= Task to complete =
Give again the lines of the data from its first line through the line with "SP1: speaker 4R". Change nothing.

__________

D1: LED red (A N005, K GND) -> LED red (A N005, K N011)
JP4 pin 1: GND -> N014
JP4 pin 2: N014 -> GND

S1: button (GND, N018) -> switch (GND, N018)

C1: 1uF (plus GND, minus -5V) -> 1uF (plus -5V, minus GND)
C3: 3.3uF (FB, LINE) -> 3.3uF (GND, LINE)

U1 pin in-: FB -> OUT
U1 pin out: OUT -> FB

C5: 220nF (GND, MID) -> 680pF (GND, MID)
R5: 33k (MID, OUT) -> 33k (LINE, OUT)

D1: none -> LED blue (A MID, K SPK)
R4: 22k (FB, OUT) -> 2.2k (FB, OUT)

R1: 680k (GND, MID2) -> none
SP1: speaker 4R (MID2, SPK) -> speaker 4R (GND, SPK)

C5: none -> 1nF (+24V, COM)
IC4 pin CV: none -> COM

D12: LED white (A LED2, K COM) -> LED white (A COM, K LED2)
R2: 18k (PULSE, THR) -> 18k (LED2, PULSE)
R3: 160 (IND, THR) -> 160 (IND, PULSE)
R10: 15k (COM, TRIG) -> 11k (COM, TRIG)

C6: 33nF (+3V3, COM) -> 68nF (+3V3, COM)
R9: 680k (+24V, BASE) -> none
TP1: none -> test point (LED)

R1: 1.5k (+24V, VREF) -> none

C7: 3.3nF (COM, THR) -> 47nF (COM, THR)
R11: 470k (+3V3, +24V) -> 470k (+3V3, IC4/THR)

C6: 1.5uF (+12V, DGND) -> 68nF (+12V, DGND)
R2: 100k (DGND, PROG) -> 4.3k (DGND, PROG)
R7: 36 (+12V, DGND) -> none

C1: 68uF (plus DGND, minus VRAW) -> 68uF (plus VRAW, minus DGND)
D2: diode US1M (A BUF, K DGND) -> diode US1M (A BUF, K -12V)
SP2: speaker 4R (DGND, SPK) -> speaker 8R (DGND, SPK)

__________

= Output for this task =
D1: LED red (A N005, K GND) -> LED red (A N005, K N011)
JP4 pin 1: GND -> N014
JP4 pin 2: N014 -> GND

S1: button (GND, N018) -> switch (GND, N018)

C1: 1uF (plus GND, minus -5V) -> 1uF (plus -5V, minus GND)
C3: 3.3uF (FB, LINE) -> 3.3uF (GND, LINE)

U1 pin in-: FB -> OUT
U1 pin out: OUT -> FB

C5: 220nF (GND, MID) -> 680pF (GND, MID)
R5: 33k (MID, OUT) -> 33k (LINE, OUT)

D1: none -> LED blue (A MID, K SPK)
R4: 22k (FB, OUT) -> 2.2k (FB, OUT)

R1: 680k (GND, MID2) -> none
SP1: speaker 4R (MID2, SPK) -> speaker 4R (GND, SPK)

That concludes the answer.